WHAT YOU SHOULD DO:
Beginning with the line that contains "D3: none -> schottky SS34 (A NET5, K +12V)", transcribe every line down to the end of the entries, exactly, and no other lines.

┌──

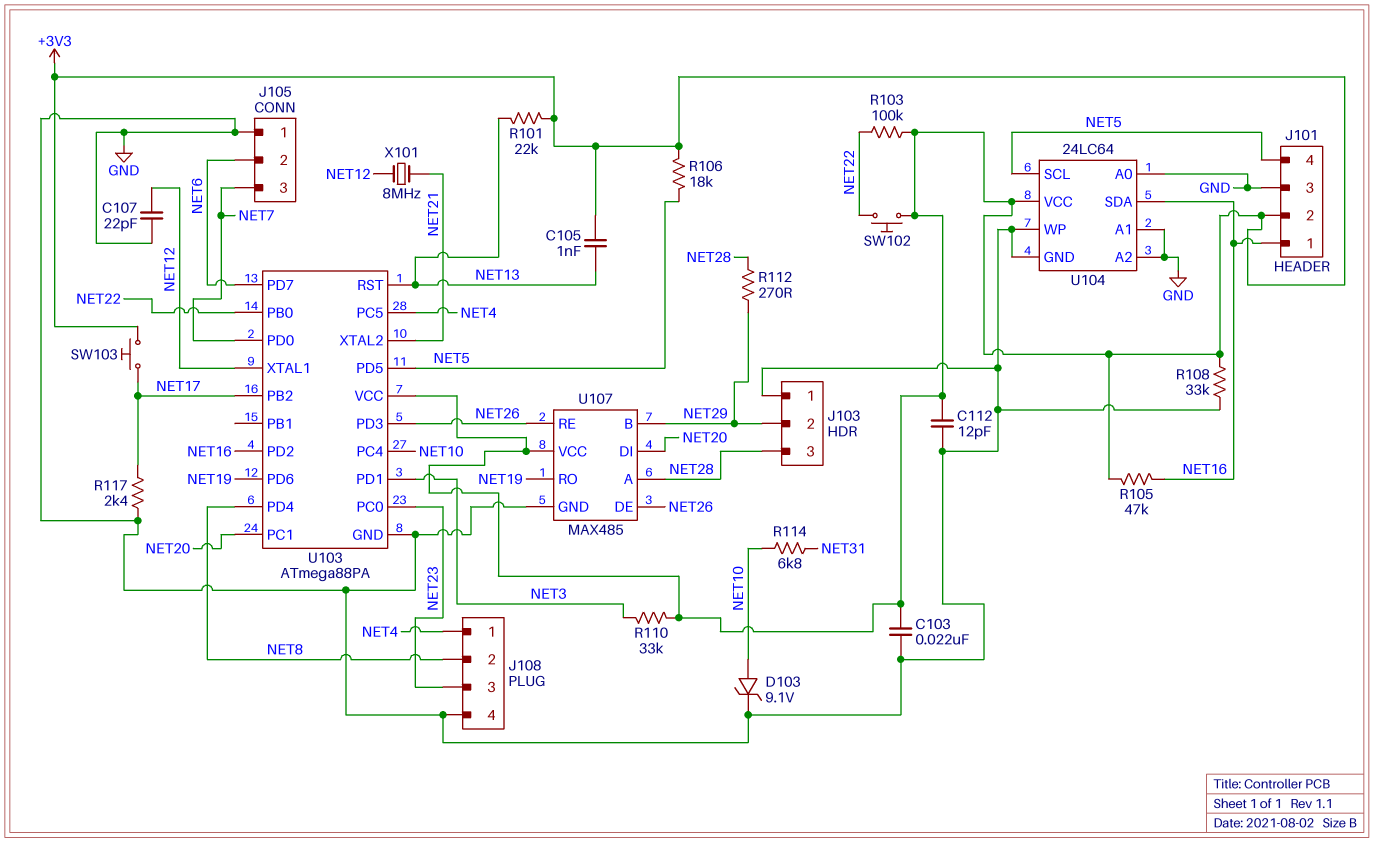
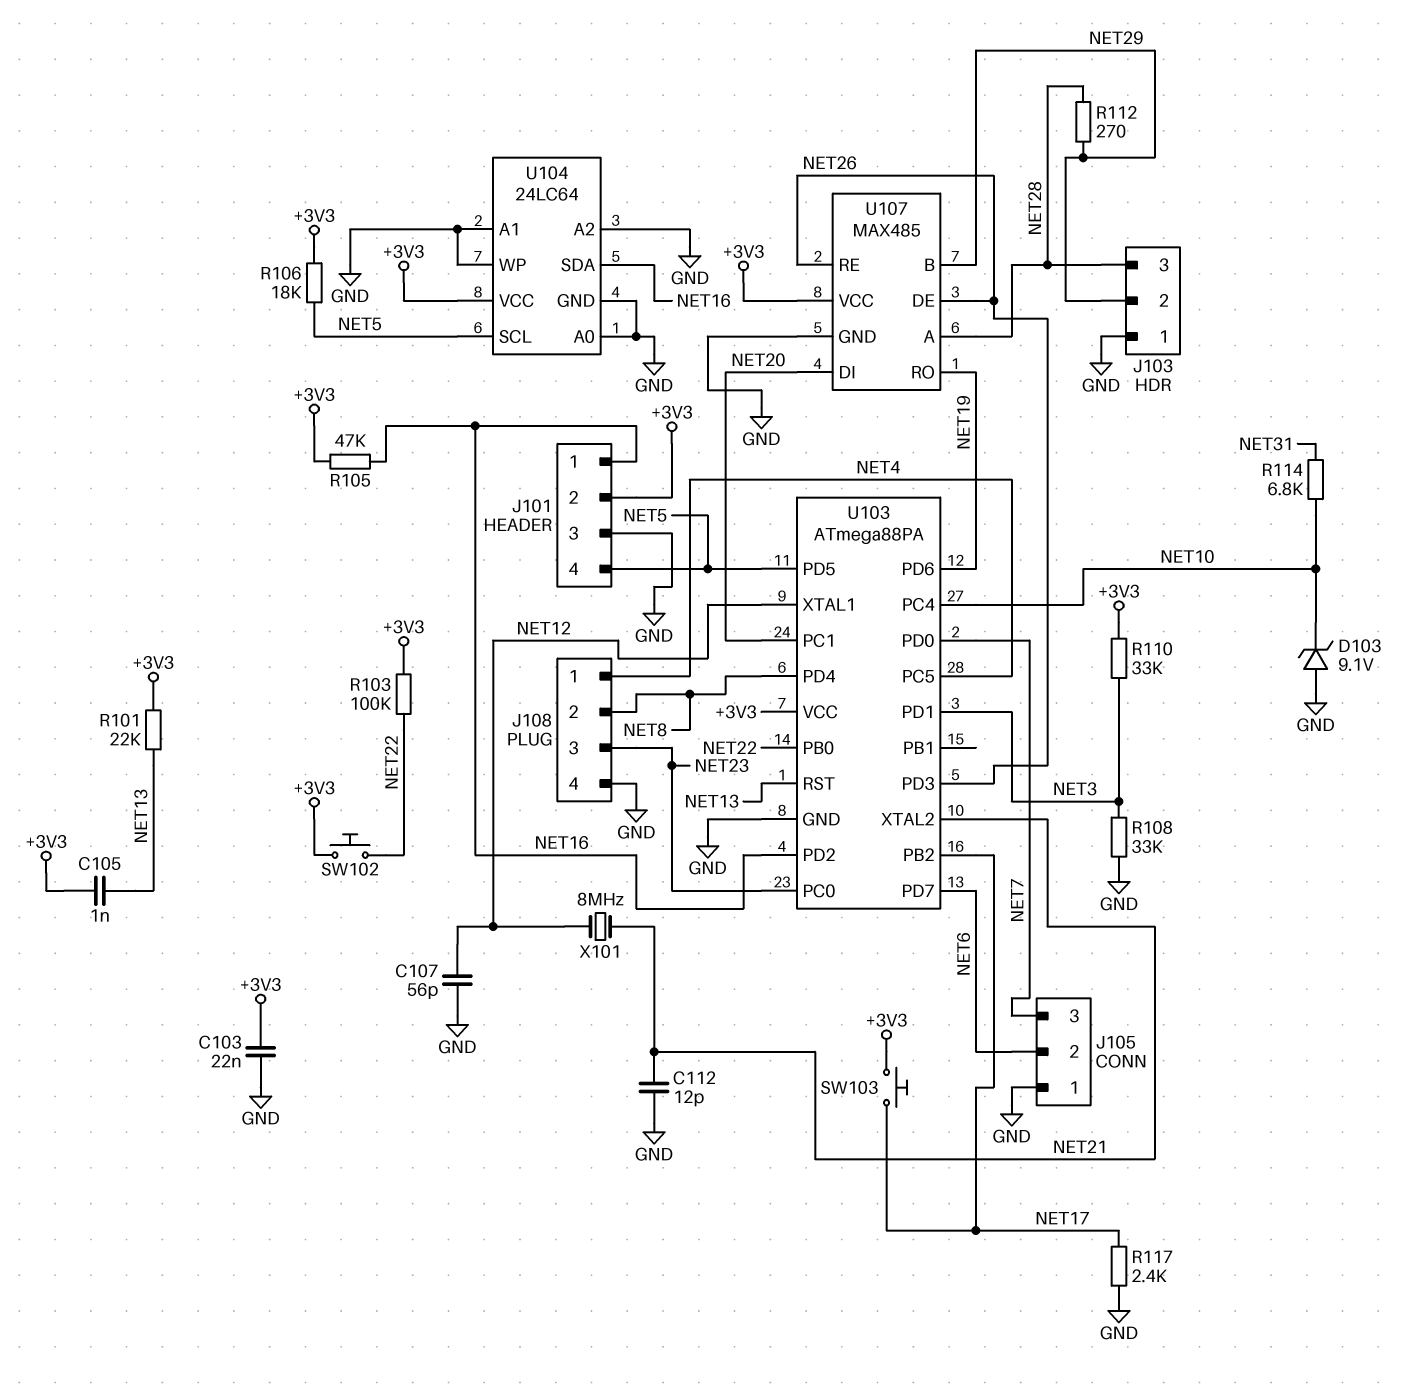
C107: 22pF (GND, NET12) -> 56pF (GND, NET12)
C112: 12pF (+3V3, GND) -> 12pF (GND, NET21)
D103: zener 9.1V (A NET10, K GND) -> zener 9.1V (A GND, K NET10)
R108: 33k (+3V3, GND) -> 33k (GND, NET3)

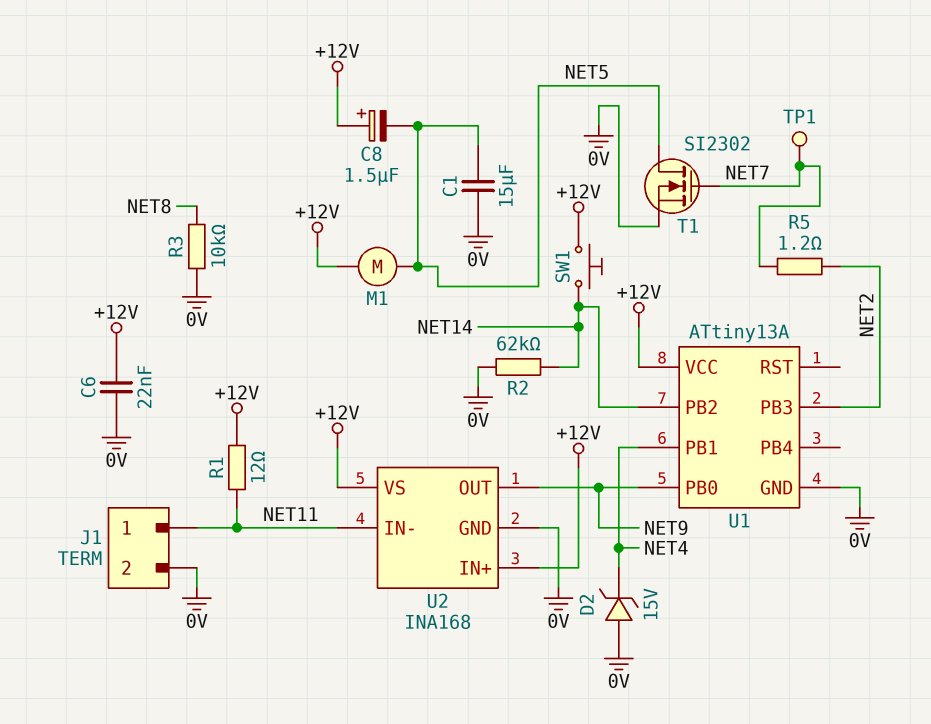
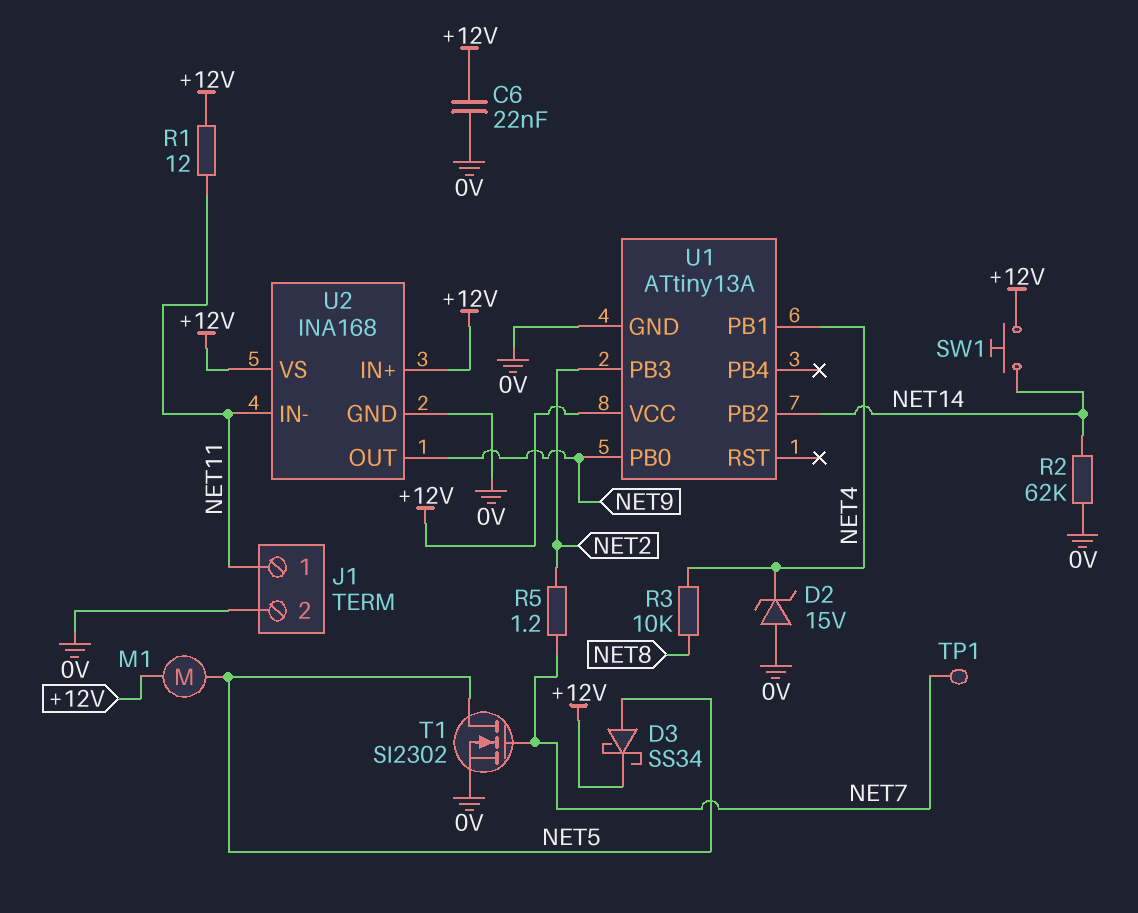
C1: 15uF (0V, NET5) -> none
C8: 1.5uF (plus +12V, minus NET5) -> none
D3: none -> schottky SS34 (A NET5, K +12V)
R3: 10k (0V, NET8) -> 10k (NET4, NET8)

└──

SOLUTION:
D3: none -> schottky SS34 (A NET5, K +12V)
R3: 10k (0V, NET8) -> 10k (NET4, NET8)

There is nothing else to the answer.